What to produce:
From the line containing "D7: diode 1N4007" through the end of the material below, output each line exactly as written, with pictures excluded.

** Opening Data provided block **

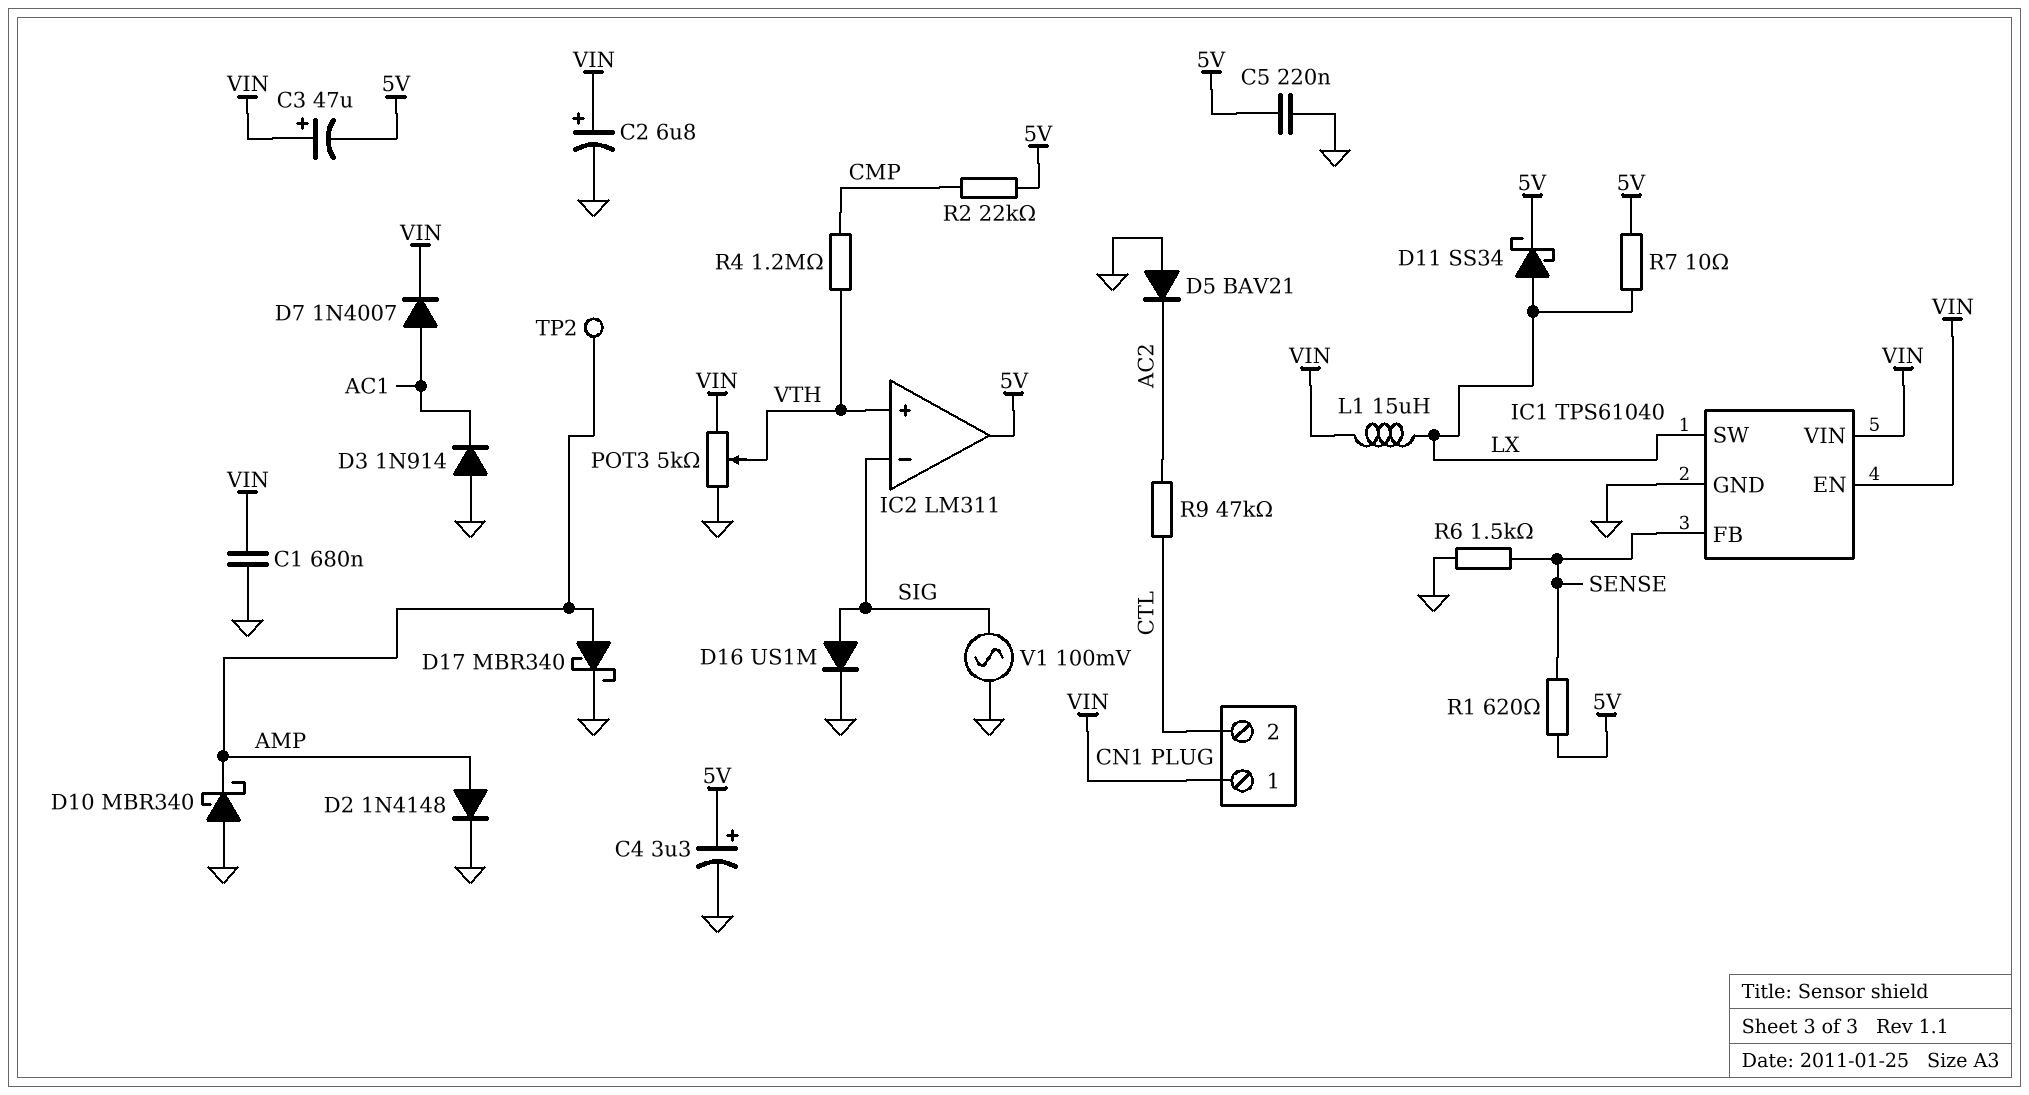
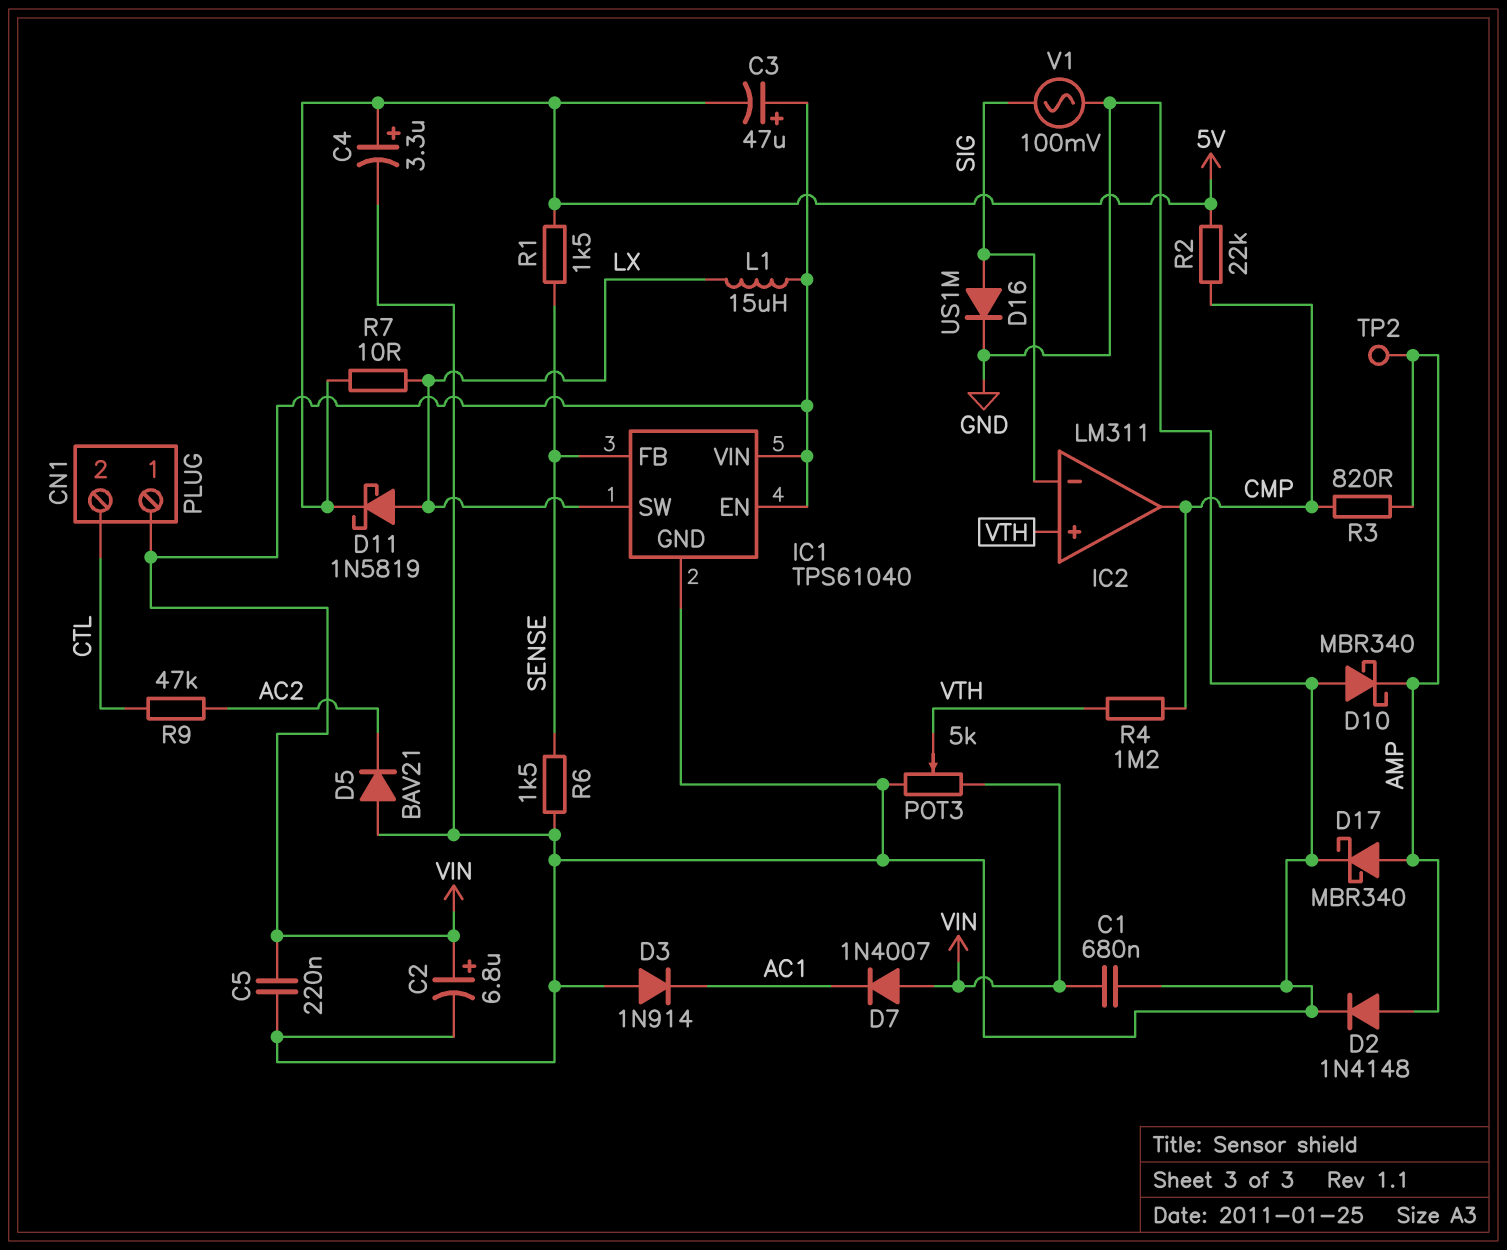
C5: 220nF (5V, GND) -> 220nF (GND, VIN)
D7: diode 1N4007 (A AC1, K VIN) -> diode 1N4007 (A VIN, K AC1)
D11: schottky SS34 (A LX, K 5V) -> schottky 1N5819 (A LX, K 5V)
IC2 pin out: 5V -> CMP
R1: 620 (5V, SENSE) -> 1.5k (5V, SENSE)
R3: none -> 820 (AMP, CMP)

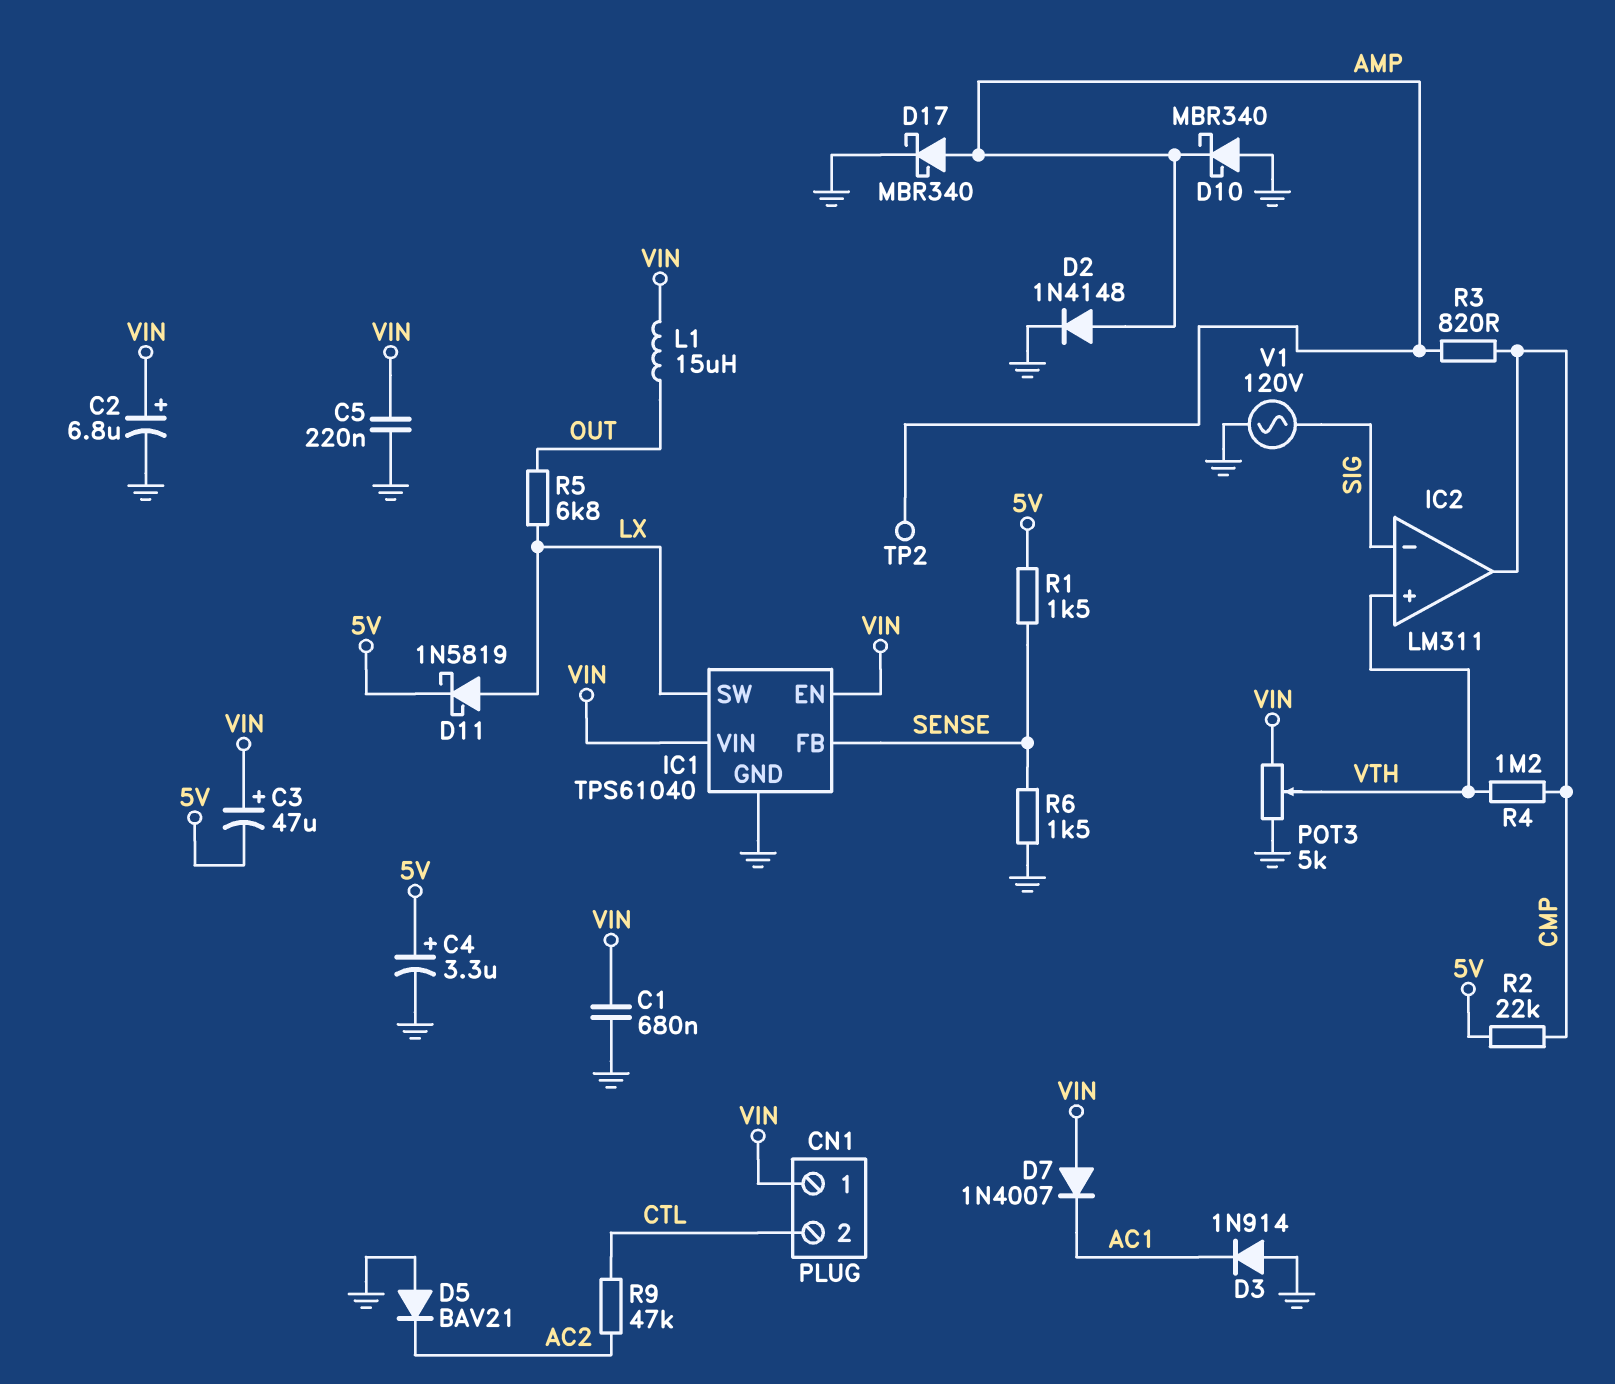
D16: diode US1M (A SIG, K GND) -> none
L1: 15uH (LX, VIN) -> 15uH (OUT, VIN)
R5: none -> 6.8k (LX, OUT)
R7: 10 (5V, LX) -> none
V1: AC 100mV (GND, SIG) -> AC 120V (GND, SIG)

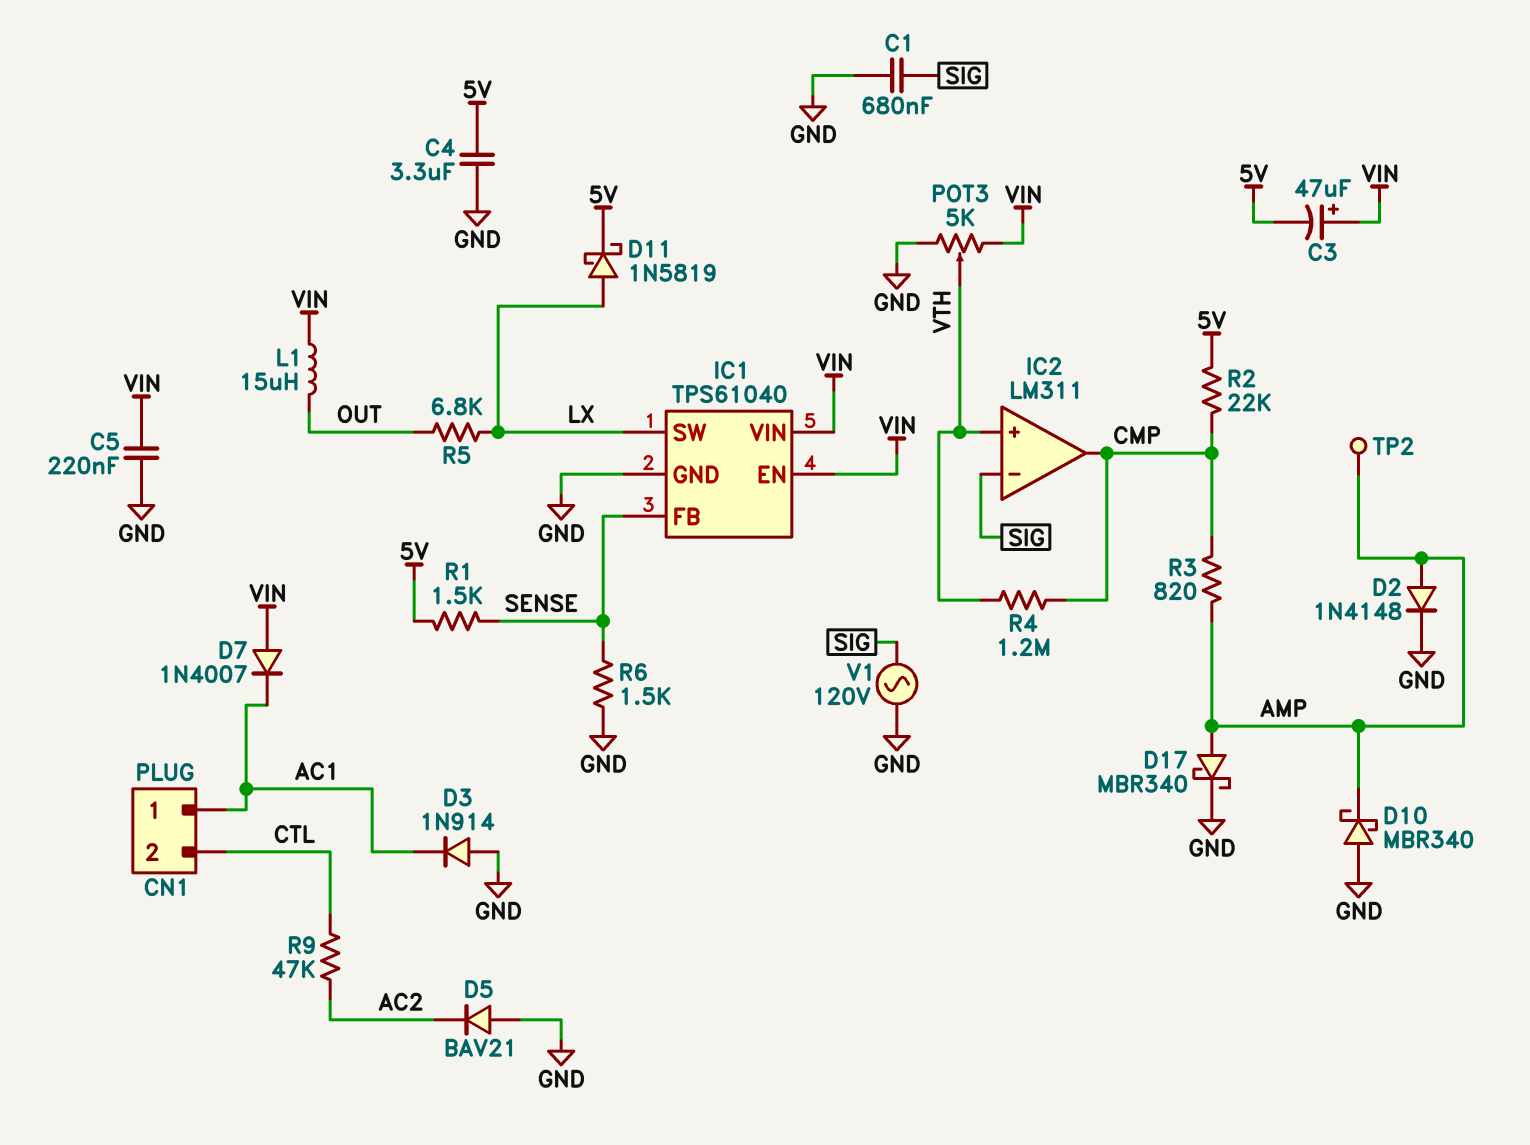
C1: 680nF (GND, VIN) -> 680nF (GND, SIG)
C2: 6.8uF (plus VIN, minus GND) -> none
C4: 3.3uF (plus 5V, minus GND) -> 3.3uF (5V, GND)
CN1 pin 1: VIN -> AC1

** Closing Data provided block **

Written answer:
D7: diode 1N4007 (A AC1, K VIN) -> diode 1N4007 (A VIN, K AC1)
D11: schottky SS34 (A LX, K 5V) -> schottky 1N5819 (A LX, K 5V)
IC2 pin out: 5V -> CMP
R1: 620 (5V, SENSE) -> 1.5k (5V, SENSE)
R3: none -> 820 (AMP, CMP)

D16: diode US1M (A SIG, K GND) -> none
L1: 15uH (LX, VIN) -> 15uH (OUT, VIN)
R5: none -> 6.8k (LX, OUT)
R7: 10 (5V, LX) -> none
V1: AC 100mV (GND, SIG) -> AC 120V (GND, SIG)

C1: 680nF (GND, VIN) -> 680nF (GND, SIG)
C2: 6.8uF (plus VIN, minus GND) -> none
C4: 3.3uF (plus 5V, minus GND) -> 3.3uF (5V, GND)
CN1 pin 1: VIN -> AC1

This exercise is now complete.